WORK TO BE COMPLETED: Each line below that contains the word "none" must be copied.

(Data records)
——
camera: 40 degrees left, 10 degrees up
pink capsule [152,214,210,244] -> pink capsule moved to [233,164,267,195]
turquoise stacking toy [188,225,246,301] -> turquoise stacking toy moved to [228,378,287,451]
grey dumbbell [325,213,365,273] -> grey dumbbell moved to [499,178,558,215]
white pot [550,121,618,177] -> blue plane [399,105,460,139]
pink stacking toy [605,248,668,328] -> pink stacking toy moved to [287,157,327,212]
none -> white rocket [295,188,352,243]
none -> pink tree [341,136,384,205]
——
ANSWER AREA:
none -> white rocket [295,188,352,243]
none -> pink tree [341,136,384,205]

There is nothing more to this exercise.